TASK STATEMENT
Set down exactly the lines from the one containing "none -> brown round brick D4 level 1" through the last line of the records below, both included, and nothing else.

INFORMATION SHOWN
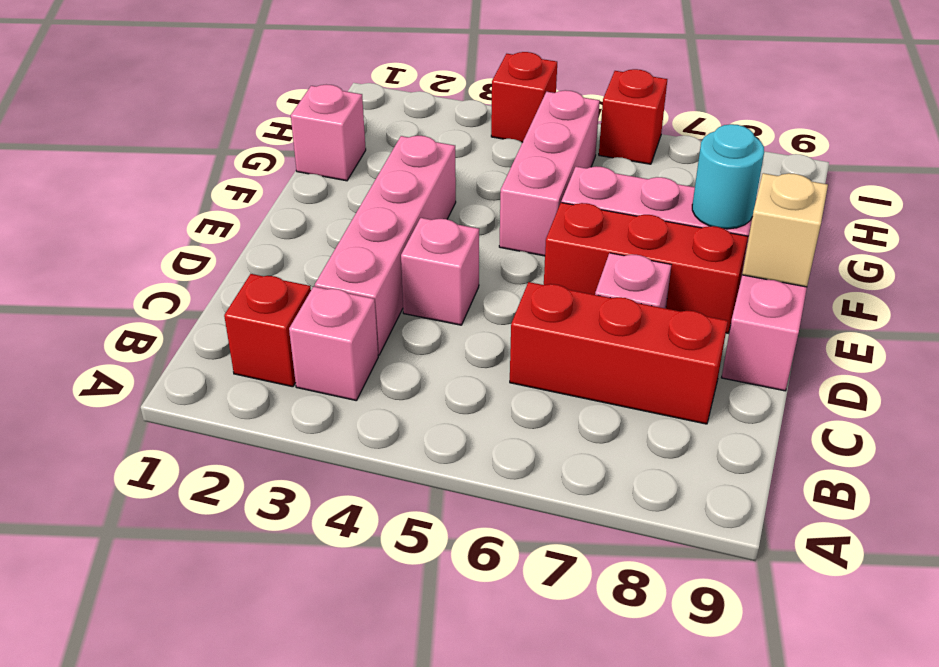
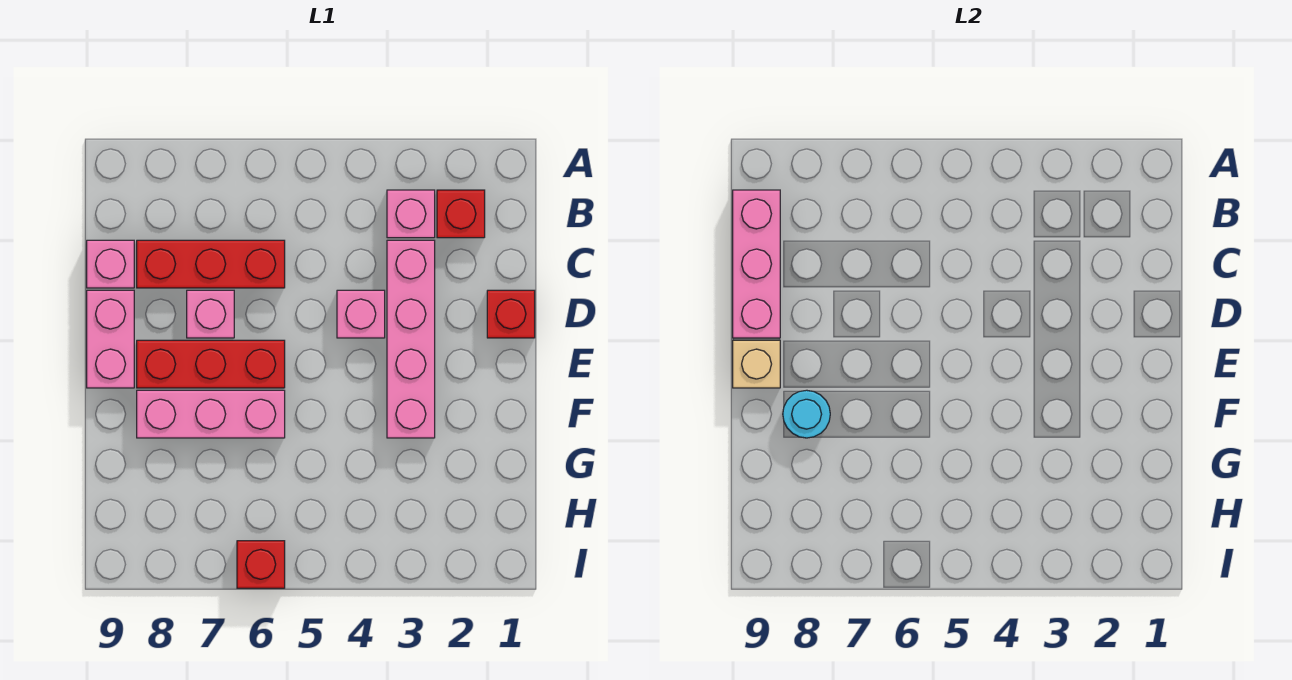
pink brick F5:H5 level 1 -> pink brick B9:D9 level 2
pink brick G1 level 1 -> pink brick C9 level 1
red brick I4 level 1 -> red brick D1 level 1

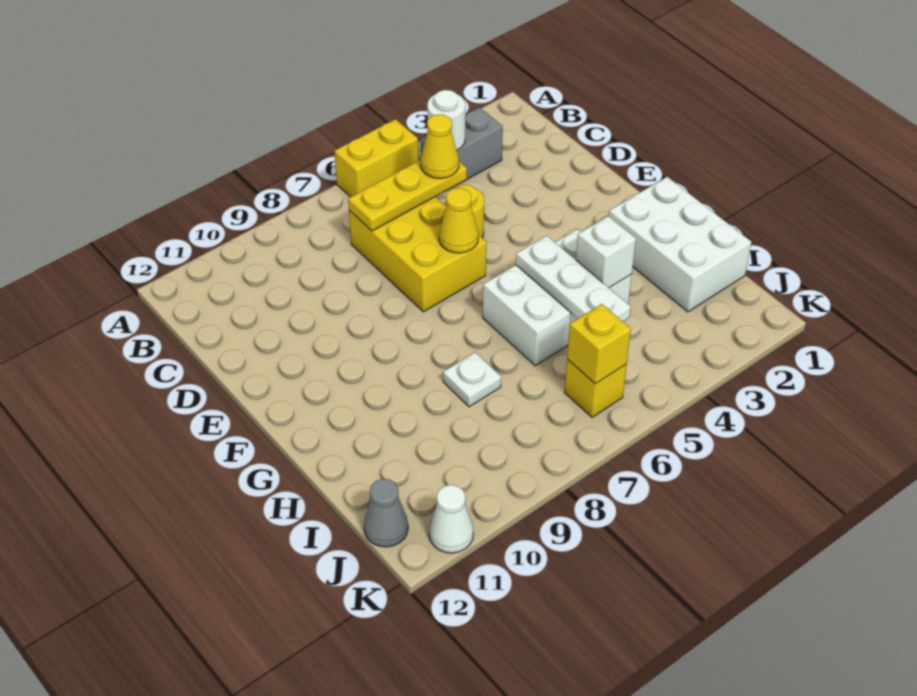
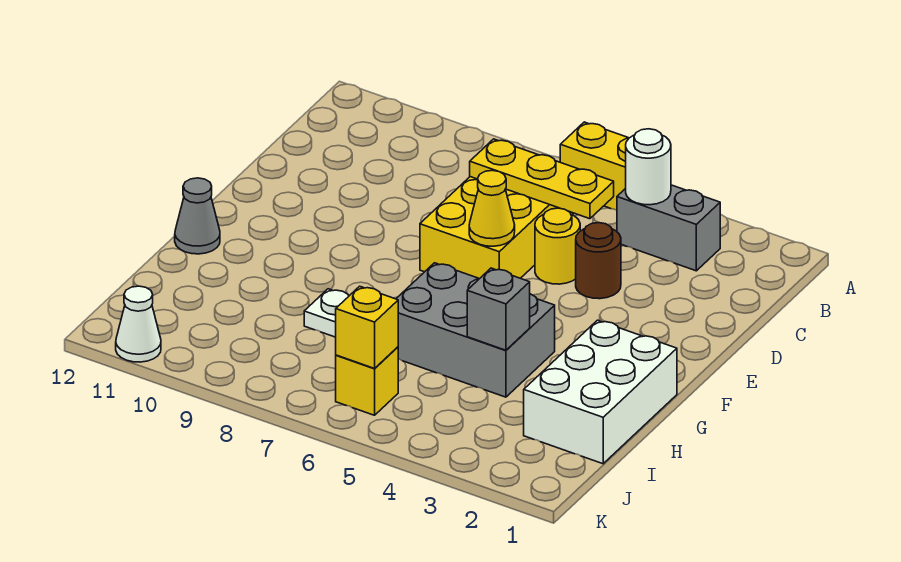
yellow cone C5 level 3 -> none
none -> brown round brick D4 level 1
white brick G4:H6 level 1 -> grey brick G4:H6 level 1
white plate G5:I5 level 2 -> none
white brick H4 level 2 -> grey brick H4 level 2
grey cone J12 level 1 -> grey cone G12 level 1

ANSWER BOX
none -> brown round brick D4 level 1
white brick G4:H6 level 1 -> grey brick G4:H6 level 1
white plate G5:I5 level 2 -> none
white brick H4 level 2 -> grey brick H4 level 2
grey cone J12 level 1 -> grey cone G12 level 1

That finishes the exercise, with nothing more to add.